## Your goal
Copy out exactly the line that contains "[393 216 513 300]" and all lines following it to the end of the data.

## Supplied information
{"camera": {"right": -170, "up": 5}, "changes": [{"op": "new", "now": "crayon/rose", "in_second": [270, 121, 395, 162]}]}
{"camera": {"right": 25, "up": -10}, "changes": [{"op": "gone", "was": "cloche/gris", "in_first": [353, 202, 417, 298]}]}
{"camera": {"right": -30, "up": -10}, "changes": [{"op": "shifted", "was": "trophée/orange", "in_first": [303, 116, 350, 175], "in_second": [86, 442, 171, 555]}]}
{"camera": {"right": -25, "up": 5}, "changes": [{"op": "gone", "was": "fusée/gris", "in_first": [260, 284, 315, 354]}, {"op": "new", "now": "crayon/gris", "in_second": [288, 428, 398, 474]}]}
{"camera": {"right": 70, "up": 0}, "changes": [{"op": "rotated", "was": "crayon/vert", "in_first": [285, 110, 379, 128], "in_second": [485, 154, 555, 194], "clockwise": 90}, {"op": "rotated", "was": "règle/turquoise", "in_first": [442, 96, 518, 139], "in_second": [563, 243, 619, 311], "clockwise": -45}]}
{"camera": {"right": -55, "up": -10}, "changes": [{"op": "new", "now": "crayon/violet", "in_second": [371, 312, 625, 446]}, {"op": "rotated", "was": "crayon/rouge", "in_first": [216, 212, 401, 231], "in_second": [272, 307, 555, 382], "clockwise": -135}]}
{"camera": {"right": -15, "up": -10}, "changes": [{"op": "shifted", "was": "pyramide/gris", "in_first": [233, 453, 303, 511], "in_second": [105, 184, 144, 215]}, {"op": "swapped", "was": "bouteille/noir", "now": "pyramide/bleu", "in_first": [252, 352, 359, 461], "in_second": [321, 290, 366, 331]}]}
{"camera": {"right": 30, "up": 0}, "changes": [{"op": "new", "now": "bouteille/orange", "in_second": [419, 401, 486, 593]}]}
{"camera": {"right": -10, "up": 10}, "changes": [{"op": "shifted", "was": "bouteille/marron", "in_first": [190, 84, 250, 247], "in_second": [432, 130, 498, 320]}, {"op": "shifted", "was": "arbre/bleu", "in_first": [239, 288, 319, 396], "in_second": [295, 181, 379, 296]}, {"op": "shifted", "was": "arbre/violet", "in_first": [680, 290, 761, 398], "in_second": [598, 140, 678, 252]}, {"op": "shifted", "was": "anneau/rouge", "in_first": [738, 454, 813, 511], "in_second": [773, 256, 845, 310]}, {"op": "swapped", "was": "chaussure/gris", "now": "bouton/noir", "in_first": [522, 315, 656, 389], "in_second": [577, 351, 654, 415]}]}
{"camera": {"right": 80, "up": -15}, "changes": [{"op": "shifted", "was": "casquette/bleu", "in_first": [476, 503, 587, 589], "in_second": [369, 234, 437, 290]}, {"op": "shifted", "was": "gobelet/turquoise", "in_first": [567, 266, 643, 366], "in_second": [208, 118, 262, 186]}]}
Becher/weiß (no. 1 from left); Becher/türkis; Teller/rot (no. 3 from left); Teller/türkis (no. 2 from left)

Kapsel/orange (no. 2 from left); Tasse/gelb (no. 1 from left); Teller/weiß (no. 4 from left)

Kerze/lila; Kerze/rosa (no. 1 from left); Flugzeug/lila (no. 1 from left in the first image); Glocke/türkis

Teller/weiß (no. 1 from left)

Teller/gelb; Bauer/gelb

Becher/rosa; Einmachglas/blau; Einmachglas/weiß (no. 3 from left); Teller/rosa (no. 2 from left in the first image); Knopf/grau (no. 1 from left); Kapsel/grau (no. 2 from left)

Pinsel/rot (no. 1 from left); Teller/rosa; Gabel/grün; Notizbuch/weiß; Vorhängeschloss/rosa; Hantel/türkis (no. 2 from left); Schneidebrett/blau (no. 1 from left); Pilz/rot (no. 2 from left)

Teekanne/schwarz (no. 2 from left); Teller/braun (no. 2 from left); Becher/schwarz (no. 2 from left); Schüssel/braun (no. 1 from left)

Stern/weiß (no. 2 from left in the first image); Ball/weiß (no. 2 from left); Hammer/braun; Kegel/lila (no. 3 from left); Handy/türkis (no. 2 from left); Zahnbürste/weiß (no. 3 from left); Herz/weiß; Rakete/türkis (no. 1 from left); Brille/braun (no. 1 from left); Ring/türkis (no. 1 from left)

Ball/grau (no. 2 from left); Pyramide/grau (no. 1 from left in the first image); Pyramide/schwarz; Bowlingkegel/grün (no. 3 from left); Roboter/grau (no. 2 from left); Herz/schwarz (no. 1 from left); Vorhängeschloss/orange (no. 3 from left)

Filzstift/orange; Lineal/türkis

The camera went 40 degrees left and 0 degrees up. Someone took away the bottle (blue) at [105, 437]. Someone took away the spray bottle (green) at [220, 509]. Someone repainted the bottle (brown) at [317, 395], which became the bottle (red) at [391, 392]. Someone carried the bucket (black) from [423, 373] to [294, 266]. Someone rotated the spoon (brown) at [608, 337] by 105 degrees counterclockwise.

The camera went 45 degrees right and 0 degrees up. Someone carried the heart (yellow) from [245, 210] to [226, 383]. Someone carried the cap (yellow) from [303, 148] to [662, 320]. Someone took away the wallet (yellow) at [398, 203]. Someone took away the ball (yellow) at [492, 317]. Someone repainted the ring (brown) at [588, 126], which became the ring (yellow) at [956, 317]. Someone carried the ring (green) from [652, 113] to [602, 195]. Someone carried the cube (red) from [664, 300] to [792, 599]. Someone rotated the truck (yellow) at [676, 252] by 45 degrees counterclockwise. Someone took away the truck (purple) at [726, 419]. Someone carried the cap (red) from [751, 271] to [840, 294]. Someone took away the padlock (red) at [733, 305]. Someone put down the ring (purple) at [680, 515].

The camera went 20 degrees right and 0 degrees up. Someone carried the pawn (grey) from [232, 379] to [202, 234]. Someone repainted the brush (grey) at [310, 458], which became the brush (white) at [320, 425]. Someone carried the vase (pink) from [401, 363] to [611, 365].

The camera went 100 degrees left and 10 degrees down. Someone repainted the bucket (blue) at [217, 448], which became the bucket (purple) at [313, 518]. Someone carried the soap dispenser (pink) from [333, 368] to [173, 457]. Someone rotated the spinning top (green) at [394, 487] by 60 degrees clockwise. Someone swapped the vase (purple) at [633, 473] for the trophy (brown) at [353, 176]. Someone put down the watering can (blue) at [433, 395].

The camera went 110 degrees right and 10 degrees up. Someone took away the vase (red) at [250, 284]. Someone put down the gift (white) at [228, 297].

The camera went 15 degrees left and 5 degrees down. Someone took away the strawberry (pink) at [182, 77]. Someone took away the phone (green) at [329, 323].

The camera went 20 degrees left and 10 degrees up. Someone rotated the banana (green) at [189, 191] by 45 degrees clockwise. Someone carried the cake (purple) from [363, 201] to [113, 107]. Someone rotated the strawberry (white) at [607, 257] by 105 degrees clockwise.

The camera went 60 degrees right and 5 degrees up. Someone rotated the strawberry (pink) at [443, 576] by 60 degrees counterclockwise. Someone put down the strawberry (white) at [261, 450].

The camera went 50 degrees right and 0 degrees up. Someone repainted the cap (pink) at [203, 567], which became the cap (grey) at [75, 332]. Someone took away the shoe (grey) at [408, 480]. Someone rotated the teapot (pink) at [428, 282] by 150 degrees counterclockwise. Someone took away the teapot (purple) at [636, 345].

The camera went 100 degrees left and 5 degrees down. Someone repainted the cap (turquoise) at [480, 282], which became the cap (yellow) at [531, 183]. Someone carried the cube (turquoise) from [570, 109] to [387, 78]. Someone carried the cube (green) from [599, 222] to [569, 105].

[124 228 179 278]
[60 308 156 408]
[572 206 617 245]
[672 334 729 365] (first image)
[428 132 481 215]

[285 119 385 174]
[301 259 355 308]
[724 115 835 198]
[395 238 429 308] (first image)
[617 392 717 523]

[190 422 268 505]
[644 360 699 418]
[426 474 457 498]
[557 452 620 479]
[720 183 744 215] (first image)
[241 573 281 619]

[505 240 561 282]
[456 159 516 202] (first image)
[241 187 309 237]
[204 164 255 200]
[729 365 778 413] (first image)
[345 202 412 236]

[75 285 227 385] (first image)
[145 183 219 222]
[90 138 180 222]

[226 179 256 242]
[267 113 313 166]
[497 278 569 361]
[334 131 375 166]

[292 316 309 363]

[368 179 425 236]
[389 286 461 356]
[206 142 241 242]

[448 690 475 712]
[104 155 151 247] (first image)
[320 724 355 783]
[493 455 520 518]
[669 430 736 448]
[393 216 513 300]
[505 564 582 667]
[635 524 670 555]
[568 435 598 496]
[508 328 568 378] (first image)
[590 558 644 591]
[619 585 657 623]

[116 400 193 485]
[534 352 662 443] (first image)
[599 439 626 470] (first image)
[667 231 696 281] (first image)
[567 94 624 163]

## Your solution
[393 216 513 300]
[505 564 582 667]
[635 524 670 555]
[568 435 598 496]
[508 328 568 378] (first image)
[590 558 644 591]
[619 585 657 623]

[116 400 193 485]
[534 352 662 443] (first image)
[599 439 626 470] (first image)
[667 231 696 281] (first image)
[567 94 624 163]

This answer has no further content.